▸ **Assignment**
What lines of the data below include the word "camera"? Report them by copying each.

▸ **Data for this task**
-- Opening Marker --

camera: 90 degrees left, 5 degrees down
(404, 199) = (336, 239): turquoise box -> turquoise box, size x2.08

-- Closing Marker --
-- Opening Marker --

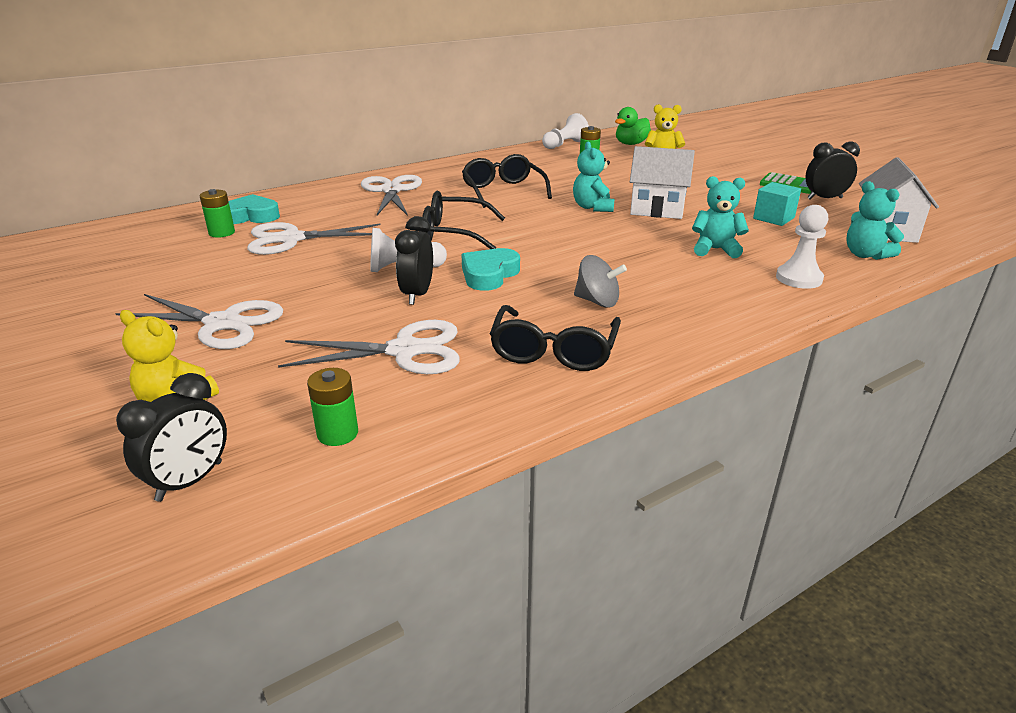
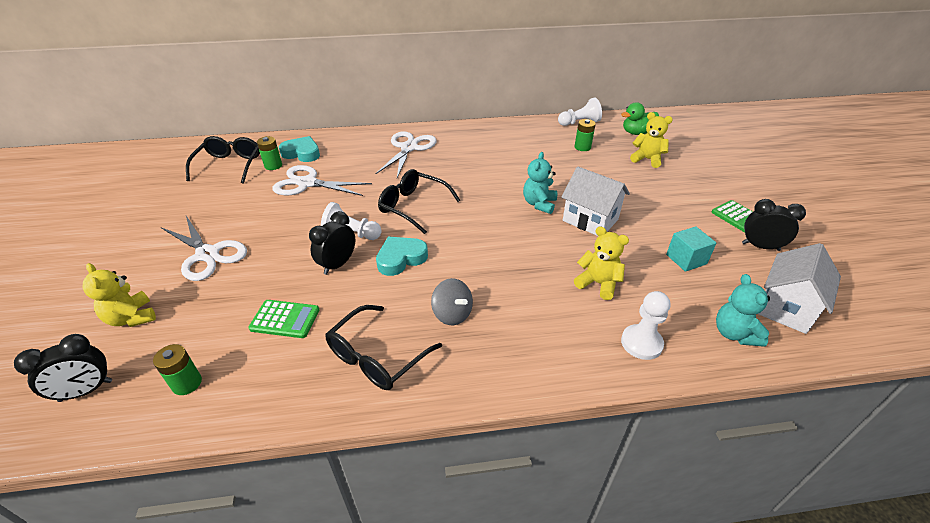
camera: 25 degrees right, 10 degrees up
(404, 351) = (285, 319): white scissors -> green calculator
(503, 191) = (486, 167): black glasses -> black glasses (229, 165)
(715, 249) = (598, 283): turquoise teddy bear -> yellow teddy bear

-- Closing Marker --

▸ **Solution for this exercise**
camera: 90 degrees left, 5 degrees down
camera: 25 degrees right, 10 degrees up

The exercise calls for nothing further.